EXERCISE -
Every line in the records below with the string "point" is to be copied out.

Data items:
- - - - -

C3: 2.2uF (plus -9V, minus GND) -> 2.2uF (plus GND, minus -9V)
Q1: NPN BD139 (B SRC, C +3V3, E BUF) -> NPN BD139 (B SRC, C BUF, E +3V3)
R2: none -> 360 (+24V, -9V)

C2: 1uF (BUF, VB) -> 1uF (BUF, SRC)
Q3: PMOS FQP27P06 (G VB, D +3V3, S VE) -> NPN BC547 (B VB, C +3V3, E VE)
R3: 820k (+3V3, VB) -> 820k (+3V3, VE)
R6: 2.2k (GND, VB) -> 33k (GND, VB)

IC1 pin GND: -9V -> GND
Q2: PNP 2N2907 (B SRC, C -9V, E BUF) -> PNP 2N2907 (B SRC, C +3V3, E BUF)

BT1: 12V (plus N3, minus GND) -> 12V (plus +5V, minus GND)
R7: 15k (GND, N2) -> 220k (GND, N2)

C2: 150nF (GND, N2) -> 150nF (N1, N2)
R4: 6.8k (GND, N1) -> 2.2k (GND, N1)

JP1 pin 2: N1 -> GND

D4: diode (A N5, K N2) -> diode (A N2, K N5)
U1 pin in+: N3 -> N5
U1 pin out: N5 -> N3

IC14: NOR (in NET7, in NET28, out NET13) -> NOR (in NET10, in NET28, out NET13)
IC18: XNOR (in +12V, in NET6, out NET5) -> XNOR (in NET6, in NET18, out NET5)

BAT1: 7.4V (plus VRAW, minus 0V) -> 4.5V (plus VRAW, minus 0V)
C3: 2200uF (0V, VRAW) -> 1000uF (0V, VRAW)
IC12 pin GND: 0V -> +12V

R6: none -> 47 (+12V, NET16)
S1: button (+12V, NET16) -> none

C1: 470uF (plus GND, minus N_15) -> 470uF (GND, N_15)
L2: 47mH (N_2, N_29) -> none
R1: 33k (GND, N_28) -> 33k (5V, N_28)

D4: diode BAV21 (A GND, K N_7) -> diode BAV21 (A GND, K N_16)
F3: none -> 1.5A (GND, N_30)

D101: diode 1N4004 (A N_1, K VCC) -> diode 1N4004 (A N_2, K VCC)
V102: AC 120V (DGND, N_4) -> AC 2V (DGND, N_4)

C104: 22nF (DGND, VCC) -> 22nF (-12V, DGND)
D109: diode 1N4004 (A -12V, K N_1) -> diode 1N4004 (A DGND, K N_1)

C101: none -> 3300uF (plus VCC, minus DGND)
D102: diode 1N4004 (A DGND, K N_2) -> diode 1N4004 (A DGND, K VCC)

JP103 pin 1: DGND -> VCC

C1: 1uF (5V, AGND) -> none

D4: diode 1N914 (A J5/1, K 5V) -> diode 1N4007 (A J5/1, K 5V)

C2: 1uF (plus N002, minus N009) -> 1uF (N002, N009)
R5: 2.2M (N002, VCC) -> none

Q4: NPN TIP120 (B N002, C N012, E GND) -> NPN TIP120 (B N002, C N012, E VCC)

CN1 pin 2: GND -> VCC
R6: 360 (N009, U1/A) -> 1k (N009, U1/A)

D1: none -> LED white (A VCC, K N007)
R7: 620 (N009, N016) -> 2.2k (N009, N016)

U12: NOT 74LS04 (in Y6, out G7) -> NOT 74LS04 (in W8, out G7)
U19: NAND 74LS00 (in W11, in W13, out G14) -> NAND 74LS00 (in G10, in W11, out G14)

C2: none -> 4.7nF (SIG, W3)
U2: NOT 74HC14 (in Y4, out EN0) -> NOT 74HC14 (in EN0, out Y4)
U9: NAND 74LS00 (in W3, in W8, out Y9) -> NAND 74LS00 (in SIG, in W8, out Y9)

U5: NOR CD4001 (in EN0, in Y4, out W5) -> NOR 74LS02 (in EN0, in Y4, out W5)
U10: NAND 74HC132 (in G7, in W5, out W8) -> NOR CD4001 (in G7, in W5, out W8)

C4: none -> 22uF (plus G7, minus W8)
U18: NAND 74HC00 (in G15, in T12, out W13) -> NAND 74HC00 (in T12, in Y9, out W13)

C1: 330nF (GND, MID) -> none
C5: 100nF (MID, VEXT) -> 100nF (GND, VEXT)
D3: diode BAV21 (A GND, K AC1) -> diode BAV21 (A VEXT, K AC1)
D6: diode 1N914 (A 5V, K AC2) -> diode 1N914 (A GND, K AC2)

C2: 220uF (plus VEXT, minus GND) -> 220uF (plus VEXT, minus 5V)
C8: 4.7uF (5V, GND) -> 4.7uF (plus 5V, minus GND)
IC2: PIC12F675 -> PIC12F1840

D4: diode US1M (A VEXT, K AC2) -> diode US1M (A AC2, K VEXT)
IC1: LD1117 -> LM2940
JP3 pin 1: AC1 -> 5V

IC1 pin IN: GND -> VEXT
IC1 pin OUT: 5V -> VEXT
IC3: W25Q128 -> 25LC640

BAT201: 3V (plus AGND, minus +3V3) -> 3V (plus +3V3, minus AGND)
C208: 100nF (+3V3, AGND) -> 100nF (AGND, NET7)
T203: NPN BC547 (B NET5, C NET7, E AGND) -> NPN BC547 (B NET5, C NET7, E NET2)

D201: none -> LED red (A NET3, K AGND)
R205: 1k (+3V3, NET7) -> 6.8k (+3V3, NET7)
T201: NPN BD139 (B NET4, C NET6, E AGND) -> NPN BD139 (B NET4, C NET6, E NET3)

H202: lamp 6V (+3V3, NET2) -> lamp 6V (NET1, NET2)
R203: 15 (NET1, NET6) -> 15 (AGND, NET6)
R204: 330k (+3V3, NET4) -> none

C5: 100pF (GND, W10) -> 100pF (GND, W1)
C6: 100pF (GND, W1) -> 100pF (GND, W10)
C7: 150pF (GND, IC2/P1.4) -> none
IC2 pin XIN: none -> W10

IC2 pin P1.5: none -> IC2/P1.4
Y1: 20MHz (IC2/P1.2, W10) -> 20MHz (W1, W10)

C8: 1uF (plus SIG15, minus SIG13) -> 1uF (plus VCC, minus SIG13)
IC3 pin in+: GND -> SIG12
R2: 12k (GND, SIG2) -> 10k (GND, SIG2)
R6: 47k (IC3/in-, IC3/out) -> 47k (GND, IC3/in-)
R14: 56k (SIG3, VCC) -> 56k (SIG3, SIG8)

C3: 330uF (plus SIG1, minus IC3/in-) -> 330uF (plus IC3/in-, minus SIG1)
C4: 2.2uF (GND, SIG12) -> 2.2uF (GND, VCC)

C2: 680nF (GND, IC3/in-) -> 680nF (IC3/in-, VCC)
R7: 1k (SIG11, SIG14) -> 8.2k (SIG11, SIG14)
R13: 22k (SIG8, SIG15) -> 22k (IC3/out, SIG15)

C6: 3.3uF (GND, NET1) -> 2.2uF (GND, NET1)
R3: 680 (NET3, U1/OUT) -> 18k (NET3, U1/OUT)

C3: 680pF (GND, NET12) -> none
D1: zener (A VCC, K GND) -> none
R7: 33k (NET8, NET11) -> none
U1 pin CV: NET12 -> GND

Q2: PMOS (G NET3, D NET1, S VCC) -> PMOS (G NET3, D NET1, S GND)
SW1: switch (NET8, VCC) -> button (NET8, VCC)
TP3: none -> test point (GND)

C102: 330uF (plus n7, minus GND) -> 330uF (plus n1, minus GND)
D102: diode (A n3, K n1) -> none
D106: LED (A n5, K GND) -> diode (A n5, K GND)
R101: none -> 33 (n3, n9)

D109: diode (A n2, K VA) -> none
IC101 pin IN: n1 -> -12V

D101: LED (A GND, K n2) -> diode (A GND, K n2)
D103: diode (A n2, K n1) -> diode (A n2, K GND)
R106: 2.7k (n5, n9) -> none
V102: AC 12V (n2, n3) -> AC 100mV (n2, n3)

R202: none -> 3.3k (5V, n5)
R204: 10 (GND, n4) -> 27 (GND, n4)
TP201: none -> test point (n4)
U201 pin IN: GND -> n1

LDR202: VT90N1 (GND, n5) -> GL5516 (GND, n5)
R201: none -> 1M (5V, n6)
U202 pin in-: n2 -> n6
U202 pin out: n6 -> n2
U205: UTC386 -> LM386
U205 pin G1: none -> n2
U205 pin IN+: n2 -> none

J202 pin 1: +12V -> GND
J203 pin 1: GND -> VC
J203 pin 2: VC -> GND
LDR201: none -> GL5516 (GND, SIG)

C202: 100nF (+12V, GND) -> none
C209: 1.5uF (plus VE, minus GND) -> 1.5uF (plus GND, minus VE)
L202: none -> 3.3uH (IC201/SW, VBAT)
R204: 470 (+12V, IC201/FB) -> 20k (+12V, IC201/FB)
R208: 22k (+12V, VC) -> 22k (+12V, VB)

- - - - -

REPLY TO THE TASK -
TP3: none -> test point (GND)
TP201: none -> test point (n4)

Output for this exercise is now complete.